Without including any pictures, return the records below exactly as written.

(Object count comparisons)
Start of Block

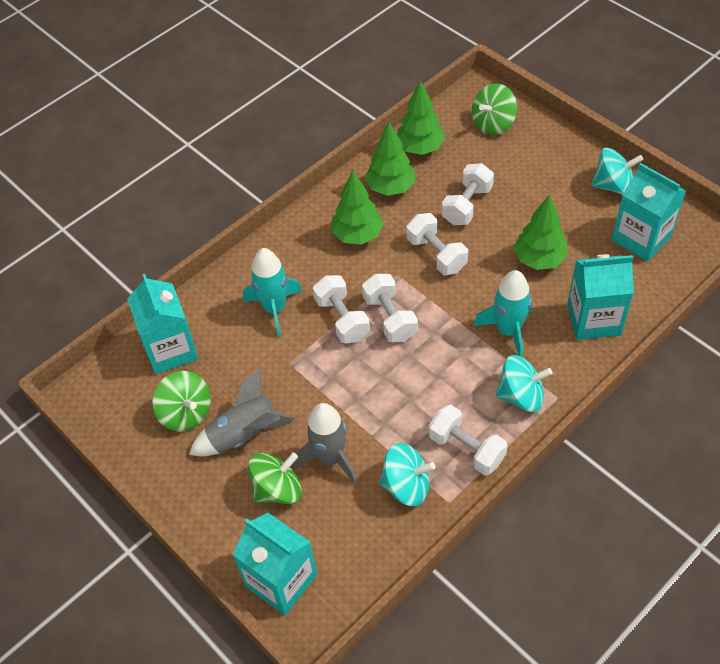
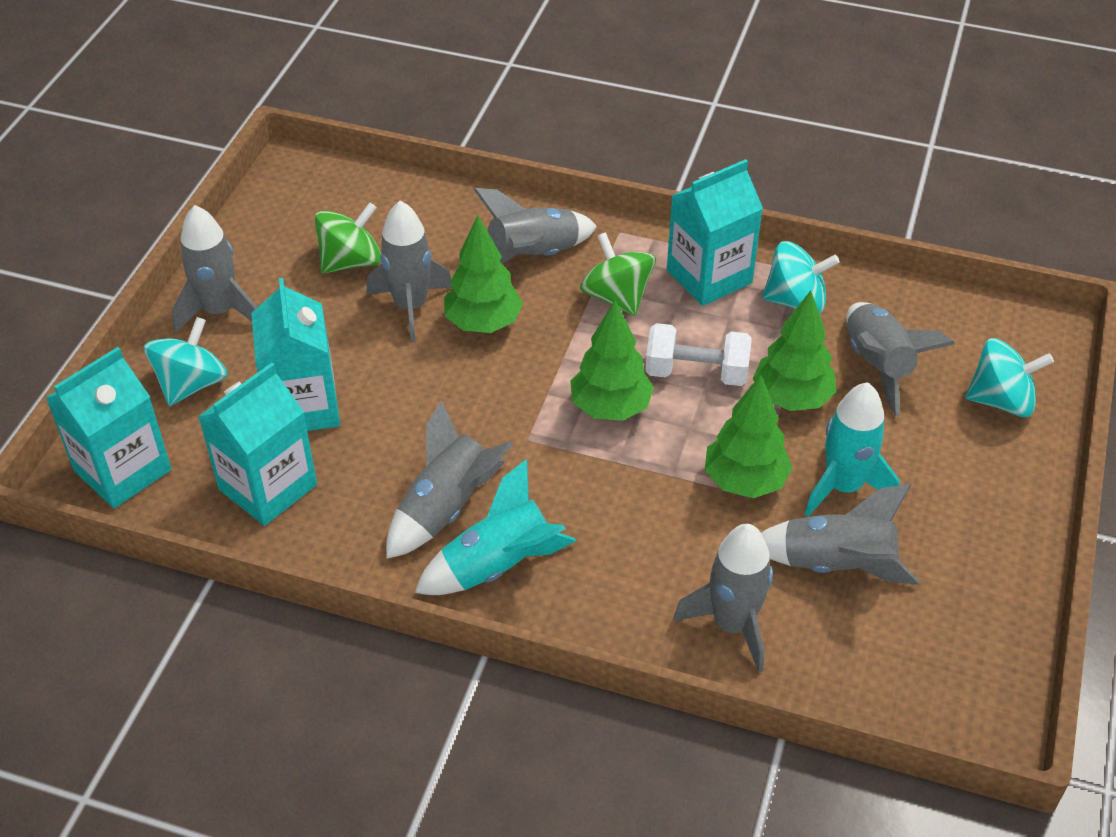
green spinning top: [153,371,211,432] [248,452,302,504] [472,83,517,135] = 3 -> [314,202,381,274] [580,232,656,316] = 2
grey rocket: [189,368,296,456] [293,403,357,484] = 2 -> [172,205,257,333] [366,201,453,342] [386,400,513,559] [473,188,597,264] [673,524,773,672] [761,484,919,584] [846,302,955,416] = 7
white dumbbell: [313,275,370,343] [362,274,418,342] [406,213,468,275] [429,405,508,475] [441,163,494,225] = 5 -> [645,323,751,386] = 1

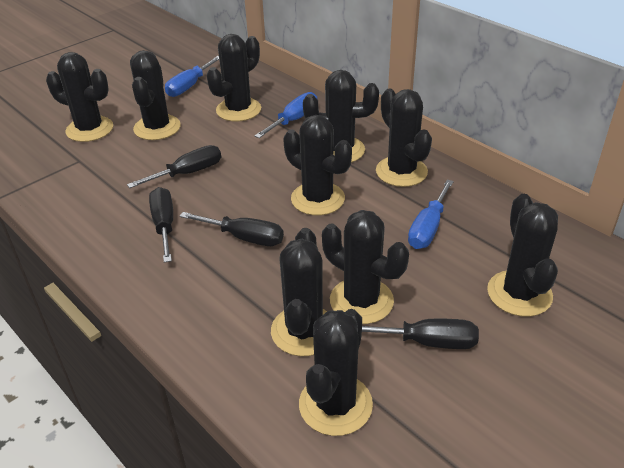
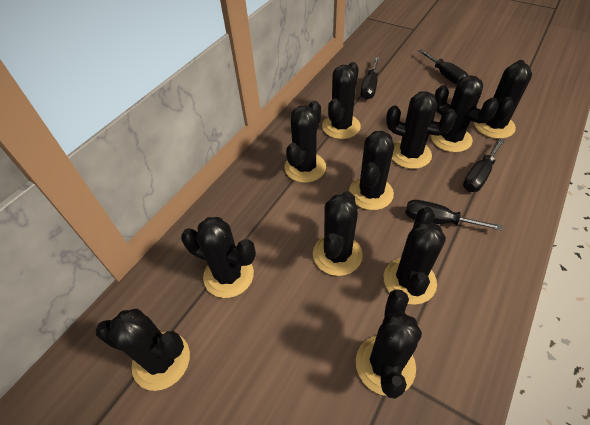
black cactus: [46,52,113,142] [130,50,181,140] [207,34,261,122] [271,228,327,356] [283,115,352,215] [299,309,373,436] [303,70,379,162] [322,210,409,324] [376,89,432,187] [487,194,558,317] = 10 -> [96,309,190,391] [181,217,256,298] [284,101,326,183] [313,191,363,276] [322,62,361,139] [349,131,394,210] [356,289,422,399] [384,207,446,305] [386,92,457,169] [431,75,499,153] [474,60,532,139] = 11
blue screwdriver: [165,56,219,97] [255,92,317,138] [408,180,454,249] = 3 -> none = 0

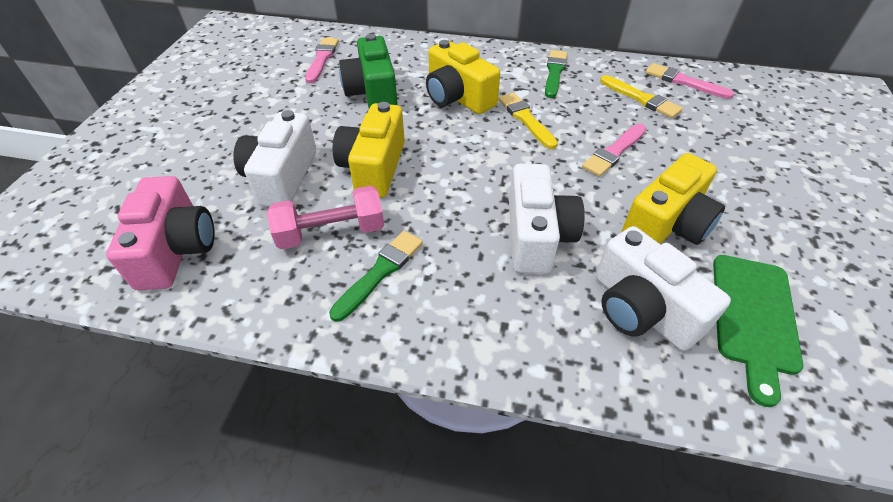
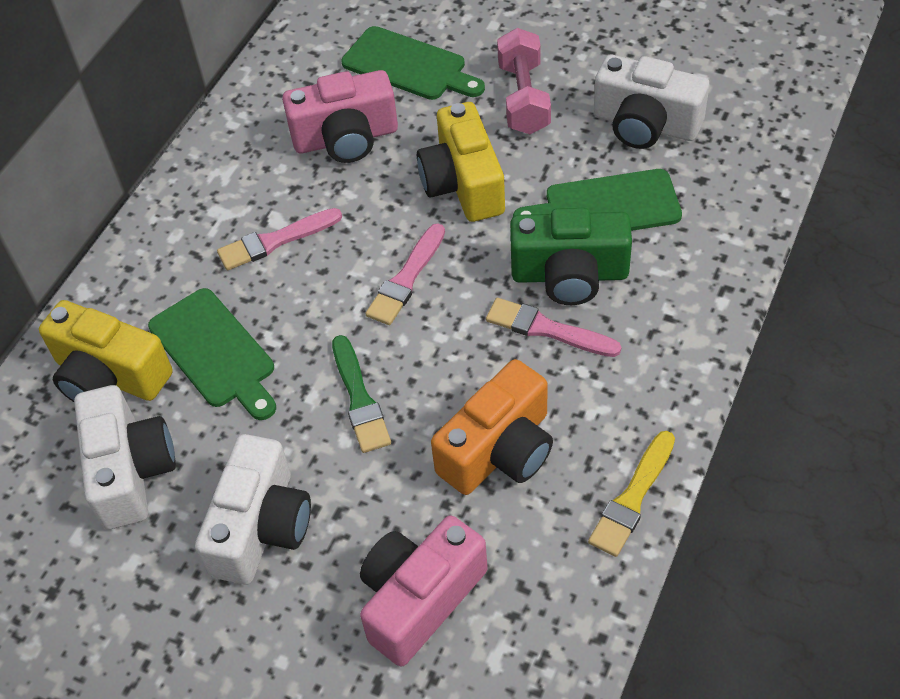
green brush: [329,231,423,322] [545,50,567,98] = 2 -> [332,335,391,453] = 1
green cutting board: [713,255,803,407] = 1 -> [148,288,276,420] [341,26,485,100] [513,169,682,231] = 3
orange camera: none = 0 -> [431,359,553,495] = 1
pink camera: [106,176,215,290] = 1 -> [282,70,398,163] [360,515,488,666] = 2
yellow brush: [499,93,558,149] [600,75,683,118] = 2 -> [588,431,675,557] = 1
yellow camera: [333,102,405,198] [426,40,500,114] [621,153,725,245] = 3 -> [39,300,173,402] [417,102,505,222] = 2

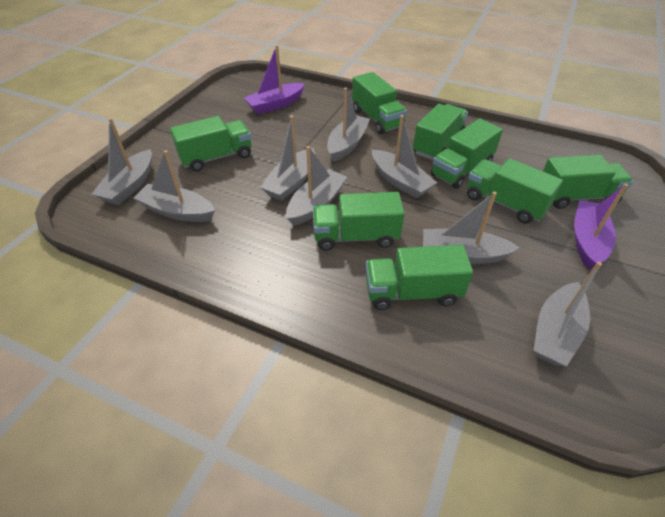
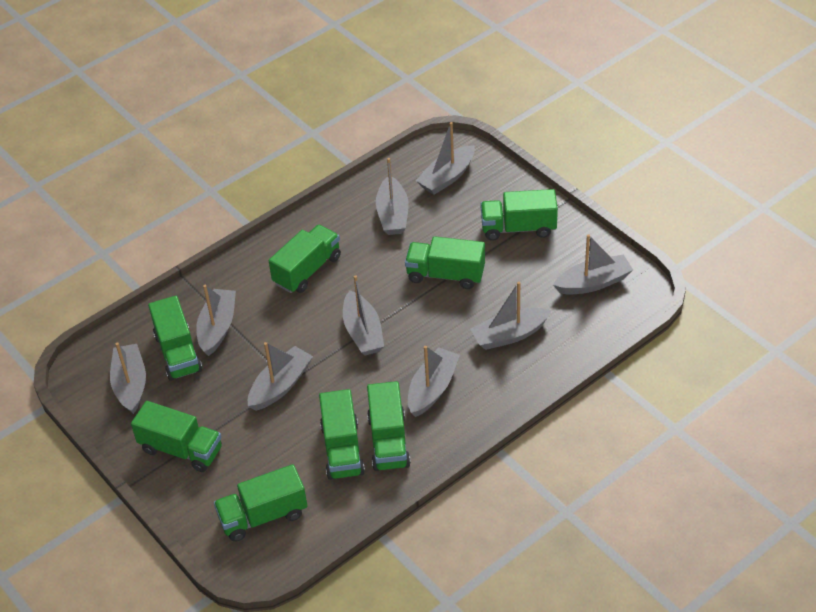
grey boat: [92,118,152,205] [134,150,215,222] [260,115,315,201] [286,146,347,226] [327,88,370,162] [372,115,437,198] [423,192,520,264] [533,262,602,366] = 8 -> [110,342,146,414] [196,285,236,356] [248,342,313,411] [343,275,384,356] [376,158,409,235] [408,346,460,417] [416,122,475,195] [470,282,552,350] [553,234,633,294] = 9
purple boat: [244,45,305,114] [574,183,628,269] = 2 -> none = 0

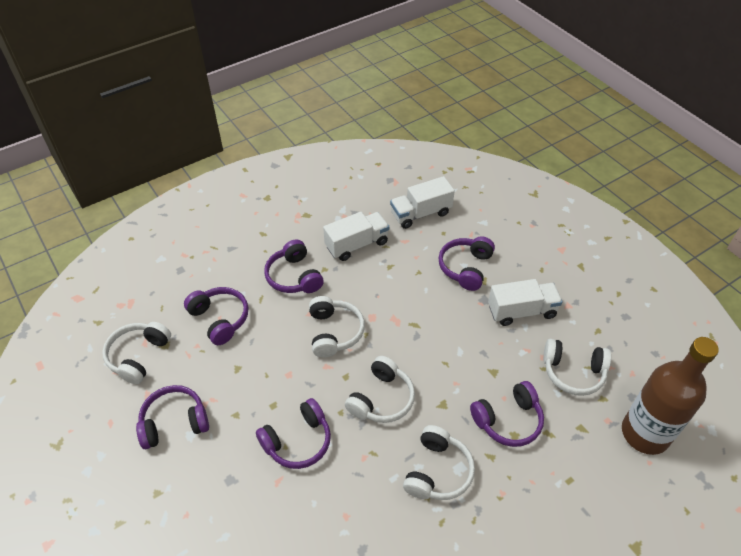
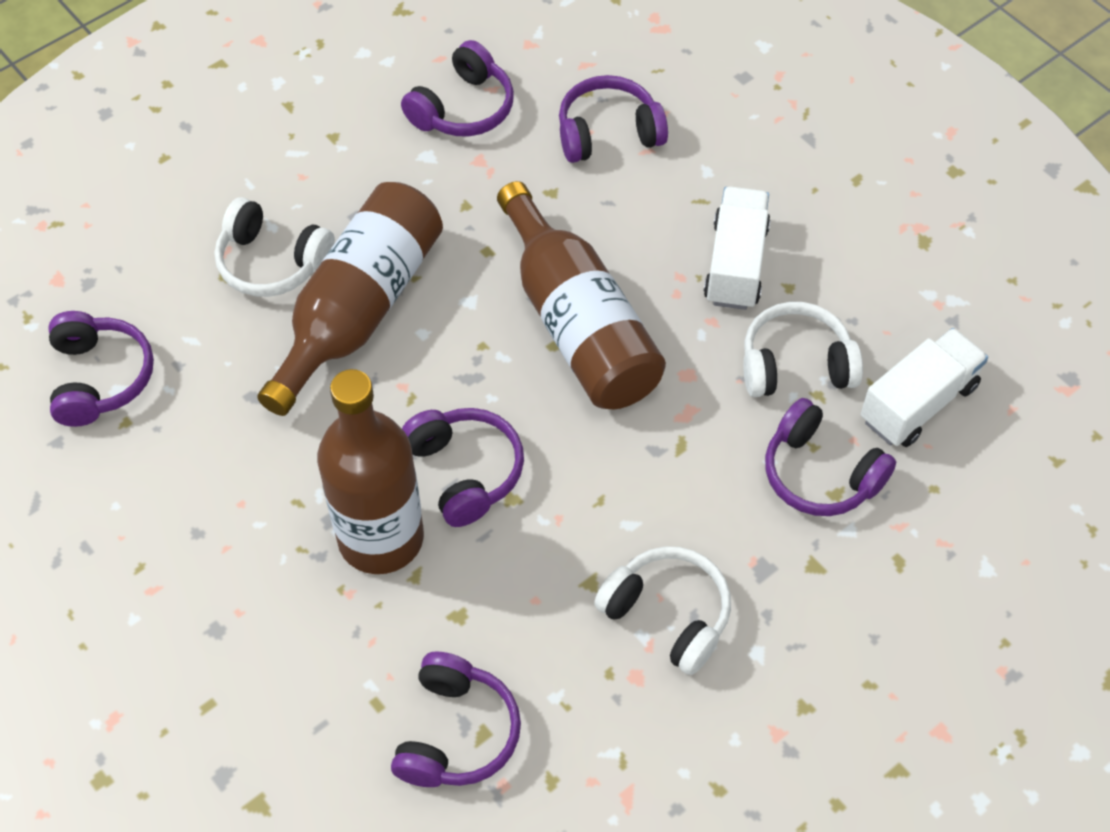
brown bottle: [622,337,719,455] = 1 -> [257,182,443,416] [317,369,424,574] [497,181,666,409] = 3
white headphones: [102,322,171,385] [309,296,365,357] [345,356,415,423] [403,425,475,500] [543,339,611,396] = 5 -> [215,197,335,297] [594,547,731,675] [743,302,863,397] = 3
white truck: [323,212,389,261] [390,176,455,229] [488,279,563,326] = 3 -> [704,187,770,310] [861,328,988,447] = 2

End of Block

YOUR SOLUTION:
green spinning top: [153,371,211,432] [248,452,302,504] [472,83,517,135] = 3 -> [314,202,381,274] [580,232,656,316] = 2
grey rocket: [189,368,296,456] [293,403,357,484] = 2 -> [172,205,257,333] [366,201,453,342] [386,400,513,559] [473,188,597,264] [673,524,773,672] [761,484,919,584] [846,302,955,416] = 7
white dumbbell: [313,275,370,343] [362,274,418,342] [406,213,468,275] [429,405,508,475] [441,163,494,225] = 5 -> [645,323,751,386] = 1

black cactus: [46,52,113,142] [130,50,181,140] [207,34,261,122] [271,228,327,356] [283,115,352,215] [299,309,373,436] [303,70,379,162] [322,210,409,324] [376,89,432,187] [487,194,558,317] = 10 -> [96,309,190,391] [181,217,256,298] [284,101,326,183] [313,191,363,276] [322,62,361,139] [349,131,394,210] [356,289,422,399] [384,207,446,305] [386,92,457,169] [431,75,499,153] [474,60,532,139] = 11
blue screwdriver: [165,56,219,97] [255,92,317,138] [408,180,454,249] = 3 -> none = 0

green brush: [329,231,423,322] [545,50,567,98] = 2 -> [332,335,391,453] = 1
green cutting board: [713,255,803,407] = 1 -> [148,288,276,420] [341,26,485,100] [513,169,682,231] = 3
orange camera: none = 0 -> [431,359,553,495] = 1
pink camera: [106,176,215,290] = 1 -> [282,70,398,163] [360,515,488,666] = 2
yellow brush: [499,93,558,149] [600,75,683,118] = 2 -> [588,431,675,557] = 1
yellow camera: [333,102,405,198] [426,40,500,114] [621,153,725,245] = 3 -> [39,300,173,402] [417,102,505,222] = 2

grey boat: [92,118,152,205] [134,150,215,222] [260,115,315,201] [286,146,347,226] [327,88,370,162] [372,115,437,198] [423,192,520,264] [533,262,602,366] = 8 -> [110,342,146,414] [196,285,236,356] [248,342,313,411] [343,275,384,356] [376,158,409,235] [408,346,460,417] [416,122,475,195] [470,282,552,350] [553,234,633,294] = 9
purple boat: [244,45,305,114] [574,183,628,269] = 2 -> none = 0

brown bottle: [622,337,719,455] = 1 -> [257,182,443,416] [317,369,424,574] [497,181,666,409] = 3
white headphones: [102,322,171,385] [309,296,365,357] [345,356,415,423] [403,425,475,500] [543,339,611,396] = 5 -> [215,197,335,297] [594,547,731,675] [743,302,863,397] = 3
white truck: [323,212,389,261] [390,176,455,229] [488,279,563,326] = 3 -> [704,187,770,310] [861,328,988,447] = 2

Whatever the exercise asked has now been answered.